**INPUT DATA:**
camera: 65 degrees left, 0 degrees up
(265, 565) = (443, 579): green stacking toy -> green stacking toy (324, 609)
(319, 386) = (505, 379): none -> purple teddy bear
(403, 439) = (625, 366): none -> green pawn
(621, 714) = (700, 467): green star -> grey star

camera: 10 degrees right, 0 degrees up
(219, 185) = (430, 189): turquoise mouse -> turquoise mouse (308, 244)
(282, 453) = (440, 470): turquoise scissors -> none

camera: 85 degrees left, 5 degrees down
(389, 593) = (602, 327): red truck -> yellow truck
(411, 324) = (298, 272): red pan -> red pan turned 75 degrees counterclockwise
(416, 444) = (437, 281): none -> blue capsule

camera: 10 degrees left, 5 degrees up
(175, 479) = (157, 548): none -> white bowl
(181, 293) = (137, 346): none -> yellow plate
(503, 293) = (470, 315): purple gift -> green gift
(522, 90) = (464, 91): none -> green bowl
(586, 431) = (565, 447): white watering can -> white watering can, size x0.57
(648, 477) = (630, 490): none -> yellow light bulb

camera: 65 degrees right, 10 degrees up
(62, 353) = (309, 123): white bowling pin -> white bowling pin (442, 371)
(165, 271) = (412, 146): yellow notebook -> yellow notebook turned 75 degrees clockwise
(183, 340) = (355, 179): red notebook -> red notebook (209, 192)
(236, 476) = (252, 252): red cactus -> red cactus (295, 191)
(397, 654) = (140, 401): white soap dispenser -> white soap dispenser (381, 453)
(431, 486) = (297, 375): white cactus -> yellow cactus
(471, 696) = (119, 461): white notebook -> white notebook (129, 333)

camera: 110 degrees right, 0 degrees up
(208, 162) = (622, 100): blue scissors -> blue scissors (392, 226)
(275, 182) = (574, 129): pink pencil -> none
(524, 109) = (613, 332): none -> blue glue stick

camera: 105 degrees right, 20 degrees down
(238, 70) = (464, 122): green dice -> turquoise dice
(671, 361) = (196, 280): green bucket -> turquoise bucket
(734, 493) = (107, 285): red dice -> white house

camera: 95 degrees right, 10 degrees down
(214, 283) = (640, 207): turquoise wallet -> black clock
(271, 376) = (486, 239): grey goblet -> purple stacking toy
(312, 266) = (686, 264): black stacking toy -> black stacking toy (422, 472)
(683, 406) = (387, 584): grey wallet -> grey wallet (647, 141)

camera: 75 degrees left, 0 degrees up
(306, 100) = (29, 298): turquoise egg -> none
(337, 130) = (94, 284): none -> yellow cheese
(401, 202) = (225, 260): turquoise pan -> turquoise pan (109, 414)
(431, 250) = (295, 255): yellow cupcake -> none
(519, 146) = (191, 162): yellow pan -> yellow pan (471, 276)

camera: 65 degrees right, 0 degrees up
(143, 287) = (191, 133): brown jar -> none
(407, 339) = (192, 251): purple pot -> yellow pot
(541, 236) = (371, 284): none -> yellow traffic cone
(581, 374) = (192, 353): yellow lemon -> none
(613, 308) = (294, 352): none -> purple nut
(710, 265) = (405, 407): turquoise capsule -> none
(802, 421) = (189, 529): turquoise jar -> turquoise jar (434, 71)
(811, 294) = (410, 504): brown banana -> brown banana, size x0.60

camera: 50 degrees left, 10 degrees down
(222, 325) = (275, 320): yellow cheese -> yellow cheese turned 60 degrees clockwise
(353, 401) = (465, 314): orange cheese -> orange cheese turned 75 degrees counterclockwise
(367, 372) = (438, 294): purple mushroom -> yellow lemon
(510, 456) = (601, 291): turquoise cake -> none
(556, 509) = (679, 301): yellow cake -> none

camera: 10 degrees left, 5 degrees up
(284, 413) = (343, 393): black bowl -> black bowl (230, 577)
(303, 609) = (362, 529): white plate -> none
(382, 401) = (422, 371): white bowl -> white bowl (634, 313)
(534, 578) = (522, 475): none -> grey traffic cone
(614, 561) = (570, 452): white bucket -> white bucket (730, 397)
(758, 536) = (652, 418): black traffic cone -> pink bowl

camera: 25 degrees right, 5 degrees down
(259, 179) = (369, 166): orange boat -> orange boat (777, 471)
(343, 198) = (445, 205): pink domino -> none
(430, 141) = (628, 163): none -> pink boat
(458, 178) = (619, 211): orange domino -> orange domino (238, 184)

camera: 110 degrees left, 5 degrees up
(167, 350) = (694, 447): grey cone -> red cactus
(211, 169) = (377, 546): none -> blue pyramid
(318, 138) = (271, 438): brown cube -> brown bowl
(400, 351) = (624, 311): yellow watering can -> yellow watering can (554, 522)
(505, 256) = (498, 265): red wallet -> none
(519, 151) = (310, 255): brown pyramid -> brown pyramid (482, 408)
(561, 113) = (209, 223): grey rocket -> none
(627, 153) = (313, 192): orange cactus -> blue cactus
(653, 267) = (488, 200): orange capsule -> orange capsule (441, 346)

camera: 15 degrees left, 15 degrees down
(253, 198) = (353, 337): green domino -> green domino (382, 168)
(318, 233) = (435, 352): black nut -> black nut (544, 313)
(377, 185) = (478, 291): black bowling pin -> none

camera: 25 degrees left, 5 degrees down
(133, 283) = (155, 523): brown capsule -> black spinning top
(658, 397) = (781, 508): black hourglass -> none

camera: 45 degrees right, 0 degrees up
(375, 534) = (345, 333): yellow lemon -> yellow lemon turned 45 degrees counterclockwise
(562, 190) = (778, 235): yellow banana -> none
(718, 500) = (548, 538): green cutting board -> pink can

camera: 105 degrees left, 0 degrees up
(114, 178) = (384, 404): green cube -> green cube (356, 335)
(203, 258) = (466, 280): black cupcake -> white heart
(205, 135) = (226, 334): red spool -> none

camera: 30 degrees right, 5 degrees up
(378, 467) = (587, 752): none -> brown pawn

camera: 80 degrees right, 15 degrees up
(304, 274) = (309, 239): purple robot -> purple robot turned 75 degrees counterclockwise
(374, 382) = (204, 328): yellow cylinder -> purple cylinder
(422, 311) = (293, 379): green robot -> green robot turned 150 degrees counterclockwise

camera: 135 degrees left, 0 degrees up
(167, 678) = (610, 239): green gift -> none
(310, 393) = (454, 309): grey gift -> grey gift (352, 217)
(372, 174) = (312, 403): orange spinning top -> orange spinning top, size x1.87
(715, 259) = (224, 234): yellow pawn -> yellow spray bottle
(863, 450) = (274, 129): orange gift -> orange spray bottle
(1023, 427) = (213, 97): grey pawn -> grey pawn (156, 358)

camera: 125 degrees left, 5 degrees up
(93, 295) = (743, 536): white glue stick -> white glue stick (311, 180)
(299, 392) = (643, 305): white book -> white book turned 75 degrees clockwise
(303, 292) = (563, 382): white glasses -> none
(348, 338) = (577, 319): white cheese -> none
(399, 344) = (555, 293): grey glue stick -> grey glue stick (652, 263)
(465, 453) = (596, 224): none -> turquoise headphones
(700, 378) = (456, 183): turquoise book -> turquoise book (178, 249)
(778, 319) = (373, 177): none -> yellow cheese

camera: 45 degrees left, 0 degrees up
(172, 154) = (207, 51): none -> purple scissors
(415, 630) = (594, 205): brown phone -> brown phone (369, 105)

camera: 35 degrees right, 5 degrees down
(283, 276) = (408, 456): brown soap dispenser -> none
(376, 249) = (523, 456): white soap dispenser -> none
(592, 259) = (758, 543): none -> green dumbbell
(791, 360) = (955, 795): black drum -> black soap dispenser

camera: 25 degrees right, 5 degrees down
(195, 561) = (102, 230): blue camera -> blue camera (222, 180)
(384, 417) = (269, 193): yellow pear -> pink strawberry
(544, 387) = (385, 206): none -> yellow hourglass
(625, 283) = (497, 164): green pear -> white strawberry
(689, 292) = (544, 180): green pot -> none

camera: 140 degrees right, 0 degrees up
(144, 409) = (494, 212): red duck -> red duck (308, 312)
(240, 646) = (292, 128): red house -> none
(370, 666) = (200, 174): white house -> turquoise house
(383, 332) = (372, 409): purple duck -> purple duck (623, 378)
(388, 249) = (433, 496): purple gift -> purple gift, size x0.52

**YOUR INSTRUCTIONS:**
Within the material above, copy exactly the lines from the line that holds "(62, 353) = (309, 123): white" up to and including the line that holds "(275, 182) = (574, 129): pink pencil -> none".

**RESPONSE TO THE TASK:**
(62, 353) = (309, 123): white bowling pin -> white bowling pin (442, 371)
(165, 271) = (412, 146): yellow notebook -> yellow notebook turned 75 degrees clockwise
(183, 340) = (355, 179): red notebook -> red notebook (209, 192)
(236, 476) = (252, 252): red cactus -> red cactus (295, 191)
(397, 654) = (140, 401): white soap dispenser -> white soap dispenser (381, 453)
(431, 486) = (297, 375): white cactus -> yellow cactus
(471, 696) = (119, 461): white notebook -> white notebook (129, 333)

camera: 110 degrees right, 0 degrees up
(208, 162) = (622, 100): blue scissors -> blue scissors (392, 226)
(275, 182) = (574, 129): pink pencil -> none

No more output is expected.